### Collection entries

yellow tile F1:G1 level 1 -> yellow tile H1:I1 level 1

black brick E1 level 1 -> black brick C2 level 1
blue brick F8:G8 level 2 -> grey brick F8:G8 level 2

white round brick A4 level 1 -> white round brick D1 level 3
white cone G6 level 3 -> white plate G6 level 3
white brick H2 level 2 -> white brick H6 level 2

* * *

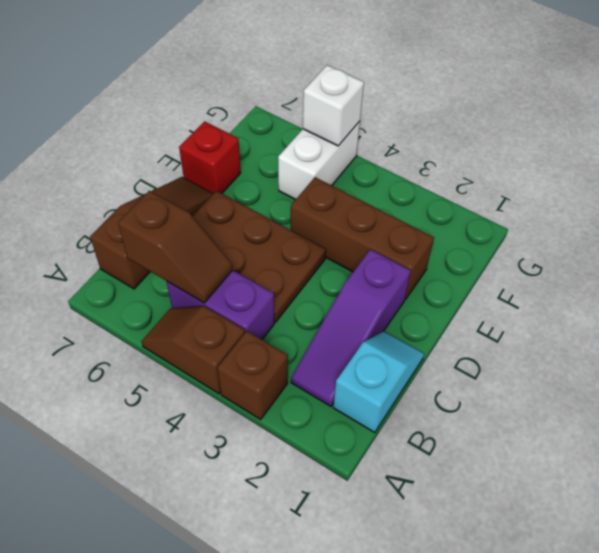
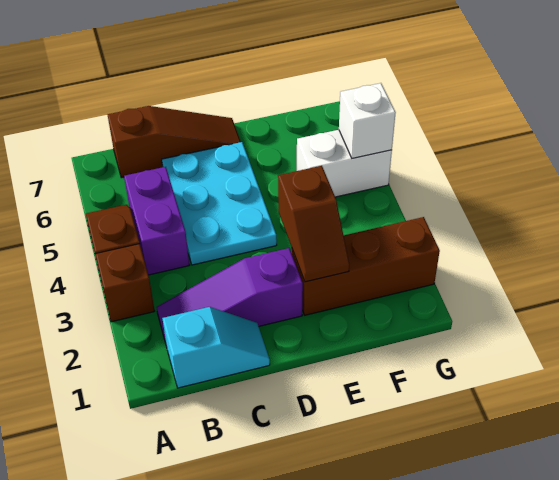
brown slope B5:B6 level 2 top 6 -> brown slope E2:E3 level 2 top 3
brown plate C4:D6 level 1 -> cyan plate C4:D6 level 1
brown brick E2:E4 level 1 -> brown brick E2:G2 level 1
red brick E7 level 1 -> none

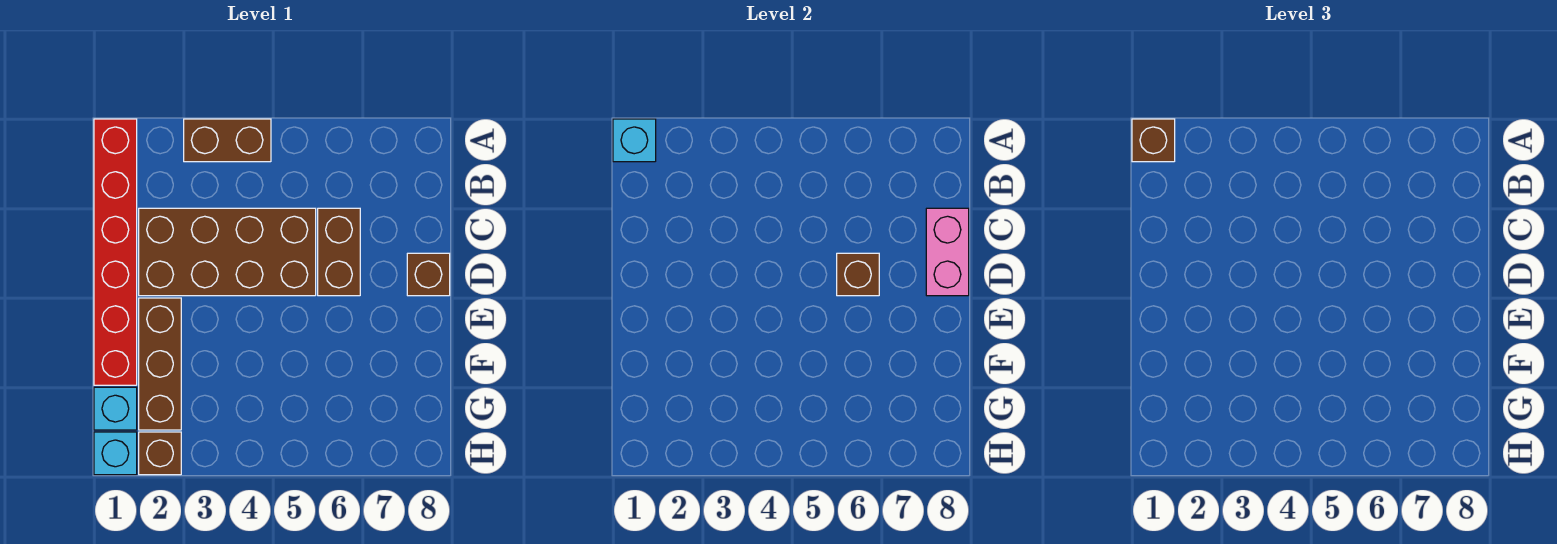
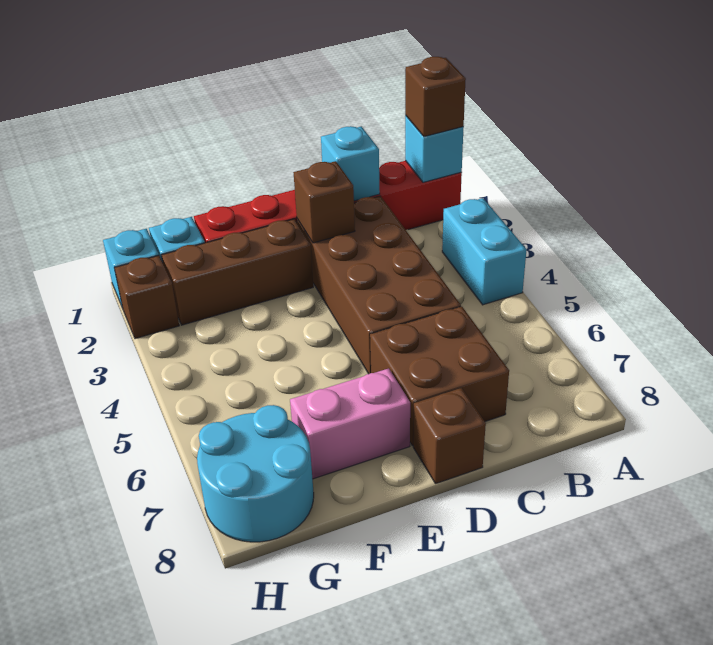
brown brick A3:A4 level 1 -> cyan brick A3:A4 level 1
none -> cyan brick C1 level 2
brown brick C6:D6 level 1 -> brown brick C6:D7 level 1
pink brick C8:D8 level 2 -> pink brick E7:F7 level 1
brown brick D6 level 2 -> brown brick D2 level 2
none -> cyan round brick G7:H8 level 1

### Exercise objective
From the data above, return every line from the line that has "black brick E1" up to and including the line that has "white brick H2", exactly.

### Exercise response
black brick E1 level 1 -> black brick C2 level 1
blue brick F8:G8 level 2 -> grey brick F8:G8 level 2

white round brick A4 level 1 -> white round brick D1 level 3
white cone G6 level 3 -> white plate G6 level 3
white brick H2 level 2 -> white brick H6 level 2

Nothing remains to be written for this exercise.